(Data excerpts begins)

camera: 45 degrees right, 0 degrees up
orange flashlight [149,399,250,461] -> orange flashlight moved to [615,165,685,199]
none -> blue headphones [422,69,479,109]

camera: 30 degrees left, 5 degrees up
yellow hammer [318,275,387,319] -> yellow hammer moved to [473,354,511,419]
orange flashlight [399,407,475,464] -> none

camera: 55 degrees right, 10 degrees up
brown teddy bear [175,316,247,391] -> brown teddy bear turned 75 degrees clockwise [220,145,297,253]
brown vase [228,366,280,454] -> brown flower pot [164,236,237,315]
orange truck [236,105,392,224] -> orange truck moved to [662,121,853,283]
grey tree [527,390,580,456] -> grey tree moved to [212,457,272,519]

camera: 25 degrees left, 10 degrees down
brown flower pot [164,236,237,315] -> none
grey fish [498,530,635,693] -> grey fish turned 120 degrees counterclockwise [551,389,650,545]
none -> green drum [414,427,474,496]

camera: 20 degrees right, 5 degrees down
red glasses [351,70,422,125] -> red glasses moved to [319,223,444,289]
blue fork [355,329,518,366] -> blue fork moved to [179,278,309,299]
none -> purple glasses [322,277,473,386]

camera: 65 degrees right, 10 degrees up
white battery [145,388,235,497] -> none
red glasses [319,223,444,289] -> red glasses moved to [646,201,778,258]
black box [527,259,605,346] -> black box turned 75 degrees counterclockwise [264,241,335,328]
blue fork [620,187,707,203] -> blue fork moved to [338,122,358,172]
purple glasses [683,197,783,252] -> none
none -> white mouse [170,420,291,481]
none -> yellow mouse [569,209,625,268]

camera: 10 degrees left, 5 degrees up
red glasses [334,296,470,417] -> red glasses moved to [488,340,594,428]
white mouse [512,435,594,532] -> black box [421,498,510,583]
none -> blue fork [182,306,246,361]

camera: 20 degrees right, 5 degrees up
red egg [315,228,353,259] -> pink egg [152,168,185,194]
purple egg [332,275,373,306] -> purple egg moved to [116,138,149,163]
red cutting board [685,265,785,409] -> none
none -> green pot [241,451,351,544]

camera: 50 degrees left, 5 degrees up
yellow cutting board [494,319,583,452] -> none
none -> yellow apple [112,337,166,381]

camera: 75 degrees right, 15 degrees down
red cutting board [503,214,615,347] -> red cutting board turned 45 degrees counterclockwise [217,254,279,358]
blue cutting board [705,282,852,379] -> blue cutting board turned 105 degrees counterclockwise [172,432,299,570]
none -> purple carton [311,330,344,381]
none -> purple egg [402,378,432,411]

(Data excerpts ends)

*What to work on:*
For this exercise, find all lines in the records containing the word "mouse" and copy them.

*Result for this exercise:*
none -> white mouse [170,420,291,481]
none -> yellow mouse [569,209,625,268]
white mouse [512,435,594,532] -> black box [421,498,510,583]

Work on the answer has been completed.